Task instructions:
Read through the data, and wherever a line holds the word "counterclockwise", write that line out.

Data under study:
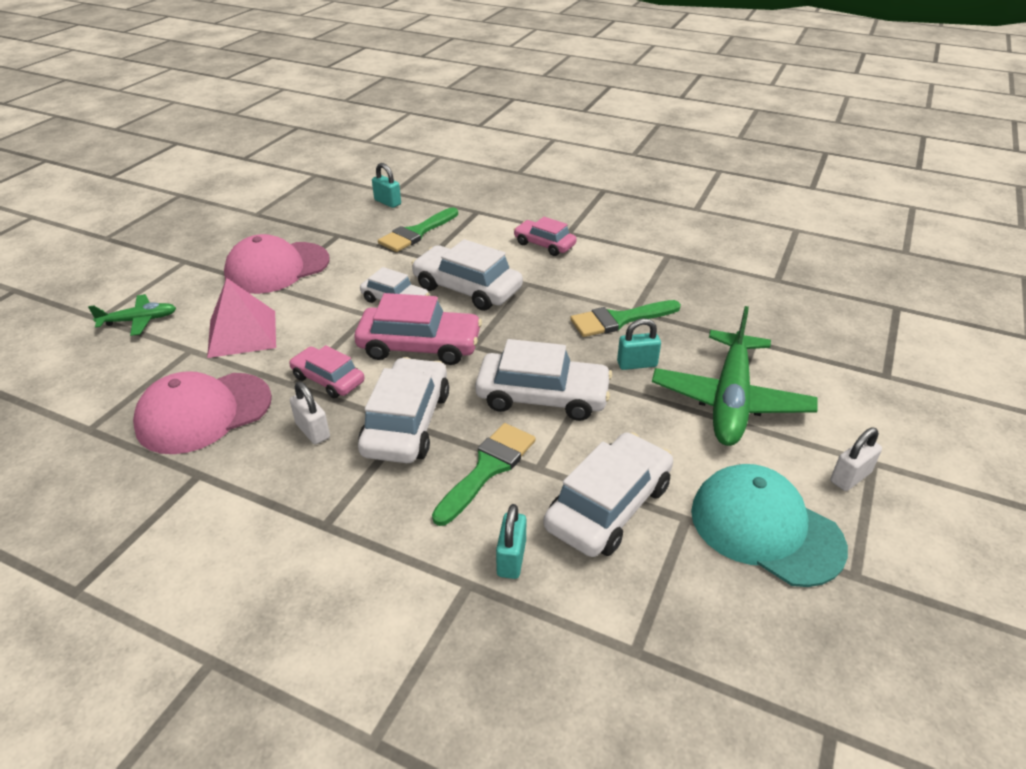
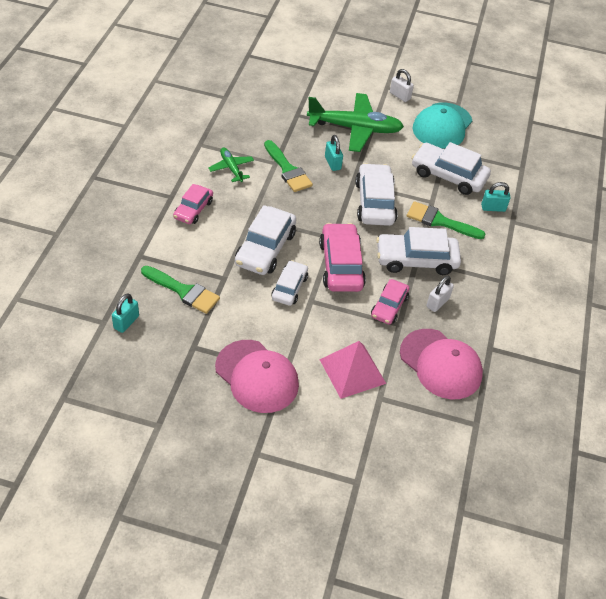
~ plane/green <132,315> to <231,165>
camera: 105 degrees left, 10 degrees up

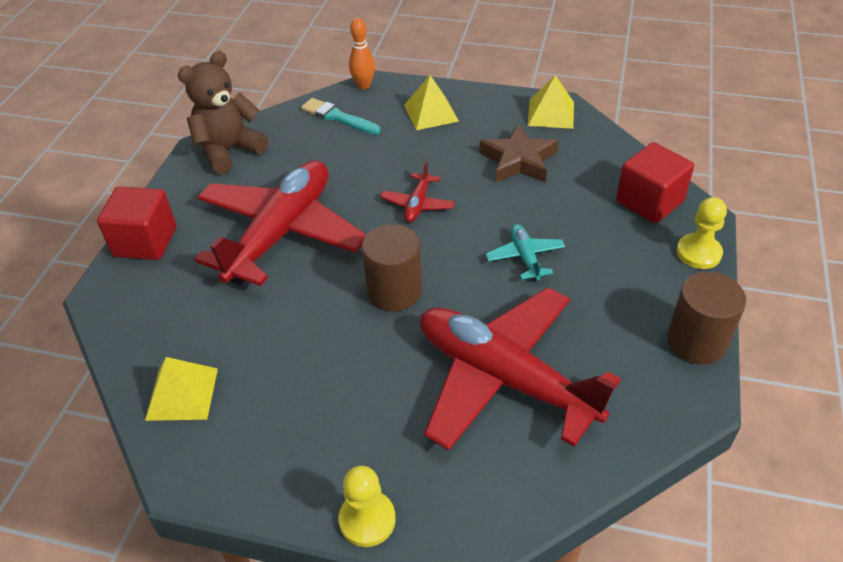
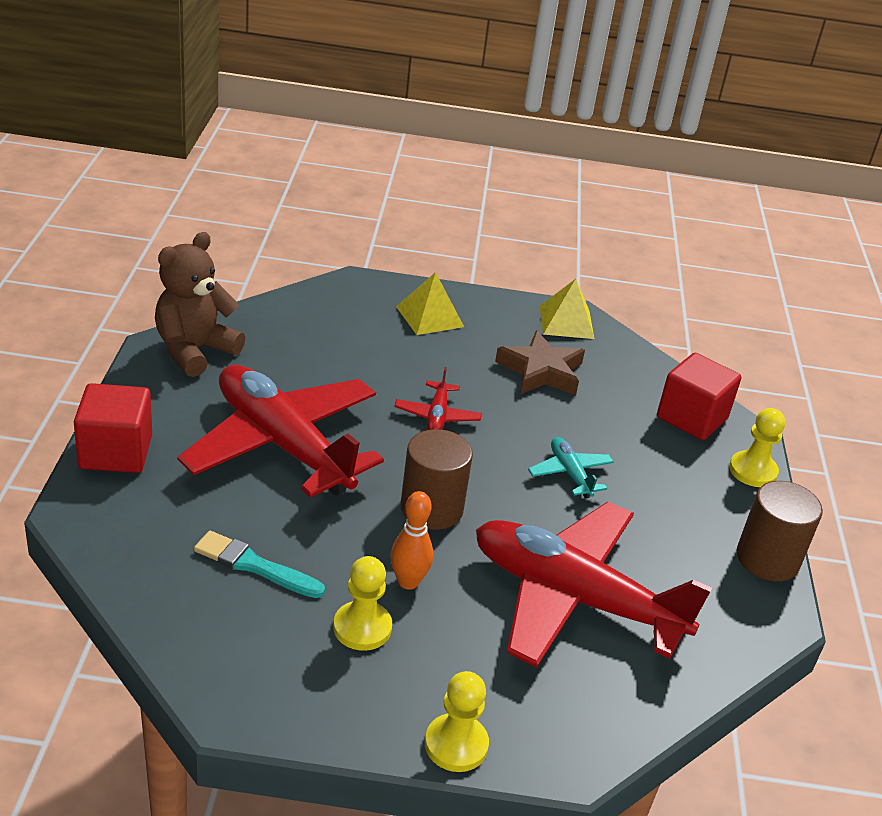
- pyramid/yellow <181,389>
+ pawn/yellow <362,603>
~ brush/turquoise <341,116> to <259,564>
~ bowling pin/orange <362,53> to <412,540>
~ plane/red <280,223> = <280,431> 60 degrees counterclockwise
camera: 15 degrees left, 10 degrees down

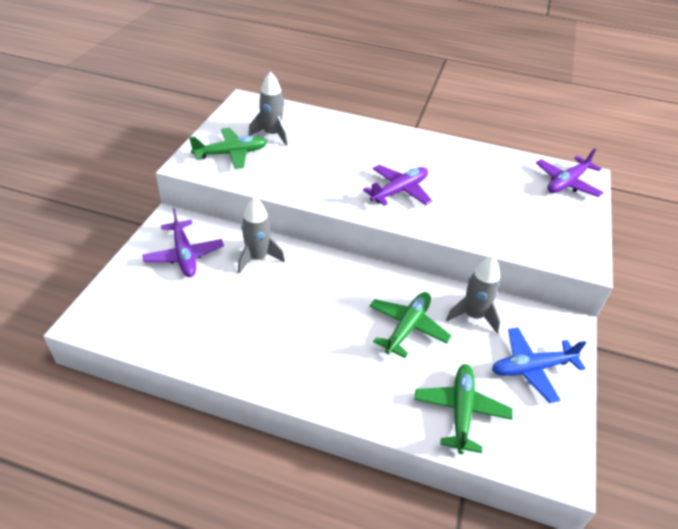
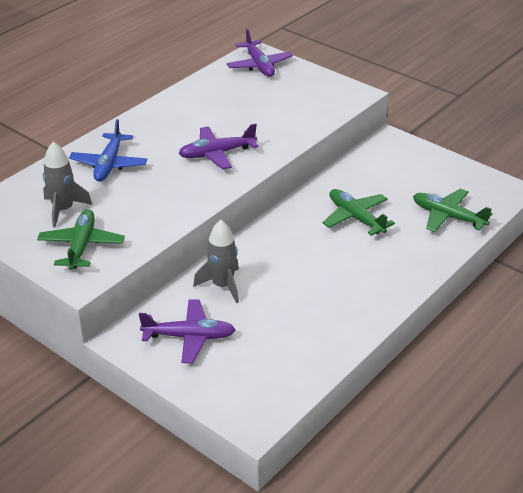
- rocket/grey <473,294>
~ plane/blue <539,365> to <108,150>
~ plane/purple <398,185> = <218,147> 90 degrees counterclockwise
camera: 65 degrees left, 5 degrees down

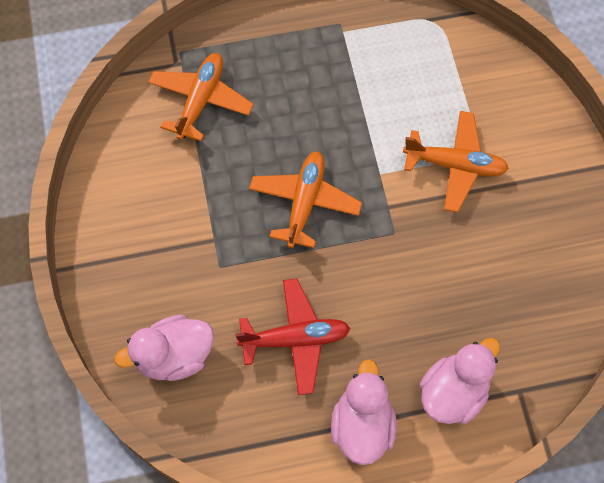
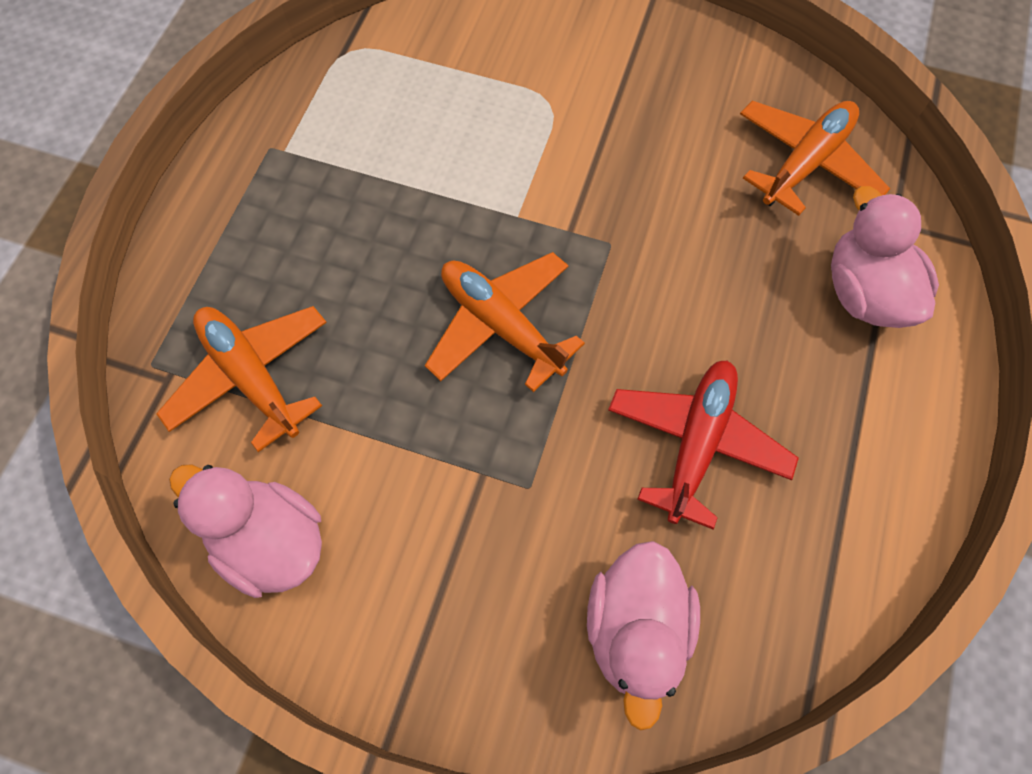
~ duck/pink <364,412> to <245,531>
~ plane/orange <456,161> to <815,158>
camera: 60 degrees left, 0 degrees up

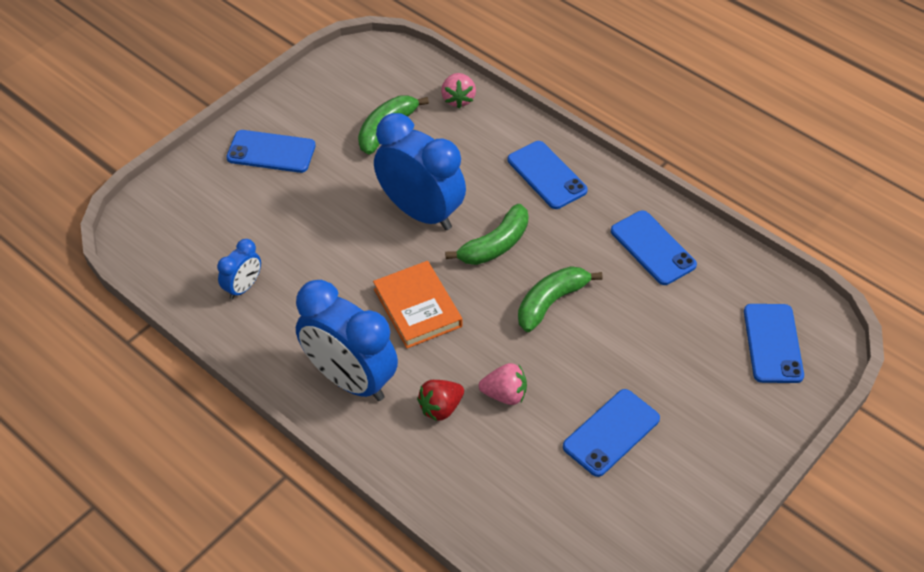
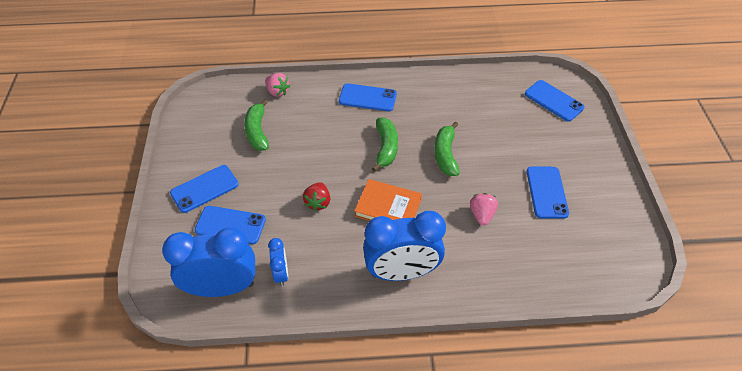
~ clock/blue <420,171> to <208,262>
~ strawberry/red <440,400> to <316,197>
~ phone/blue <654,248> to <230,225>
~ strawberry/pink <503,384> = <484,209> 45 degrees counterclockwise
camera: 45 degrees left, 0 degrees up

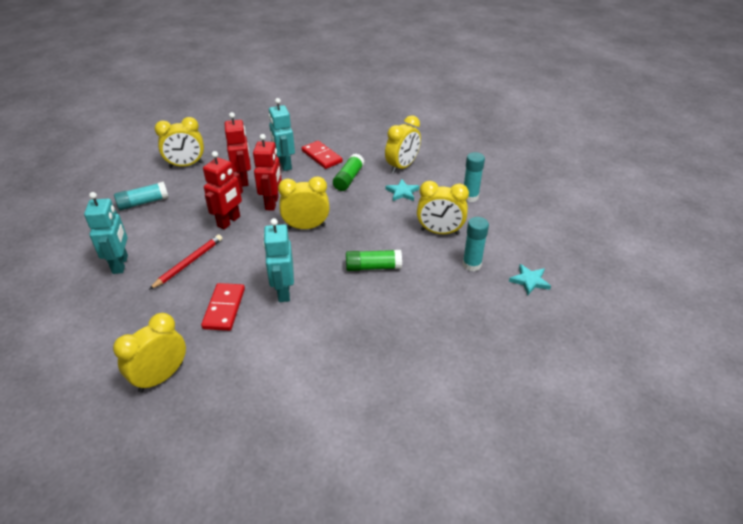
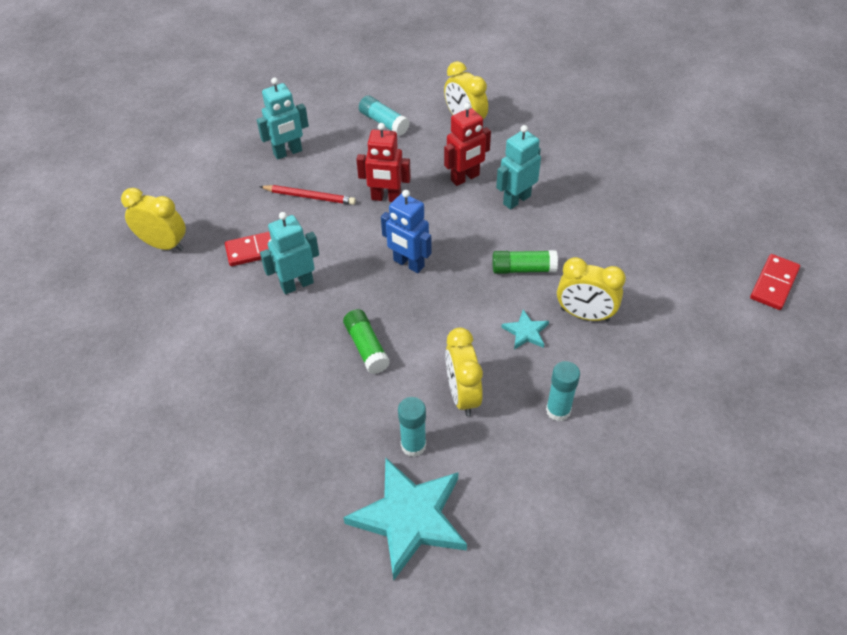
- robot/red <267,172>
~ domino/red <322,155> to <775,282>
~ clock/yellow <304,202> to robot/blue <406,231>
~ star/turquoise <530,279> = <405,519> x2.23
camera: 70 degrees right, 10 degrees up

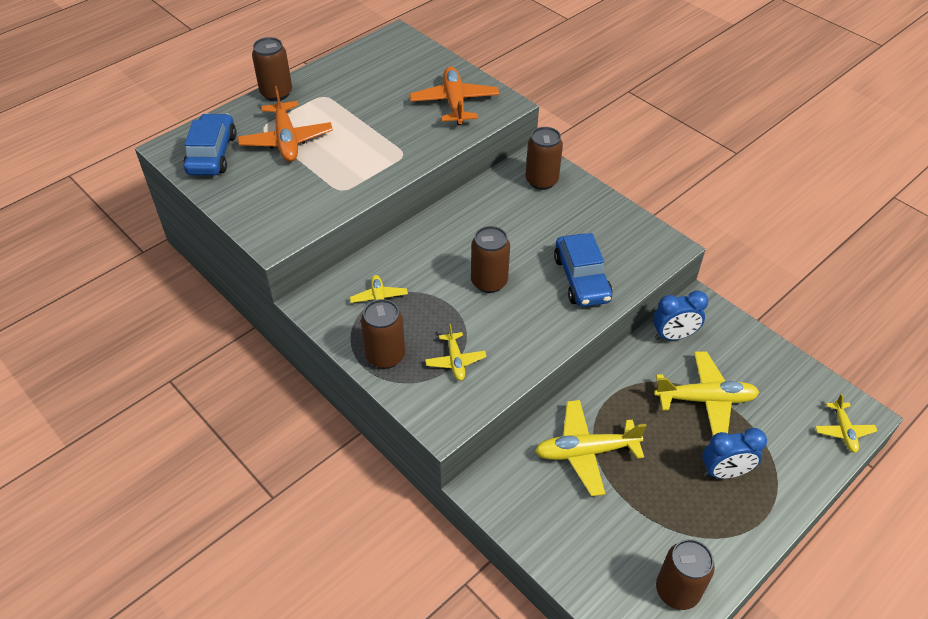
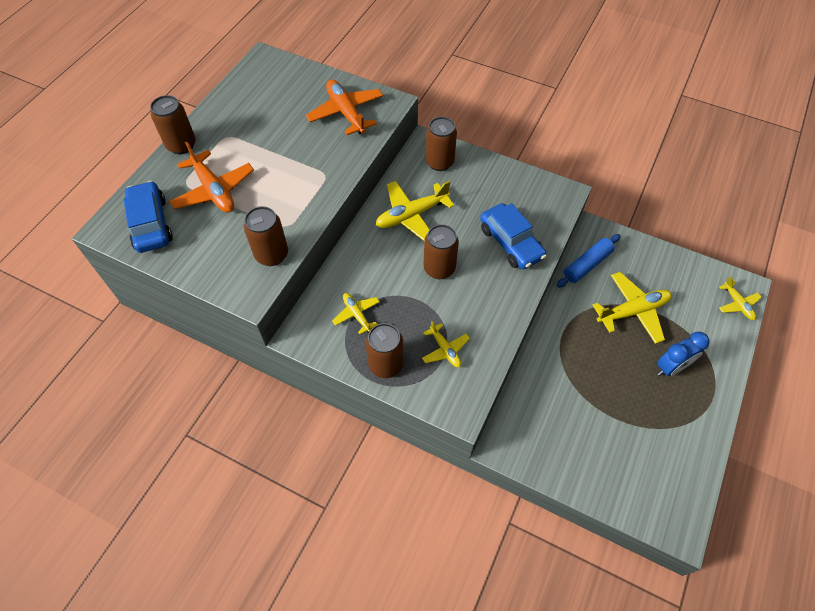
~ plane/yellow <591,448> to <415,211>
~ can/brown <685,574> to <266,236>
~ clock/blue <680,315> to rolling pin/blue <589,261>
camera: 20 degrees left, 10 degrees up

Response:
~ plane/red <280,223> = <280,431> 60 degrees counterclockwise
~ plane/purple <398,185> = <218,147> 90 degrees counterclockwise
~ strawberry/pink <503,384> = <484,209> 45 degrees counterclockwise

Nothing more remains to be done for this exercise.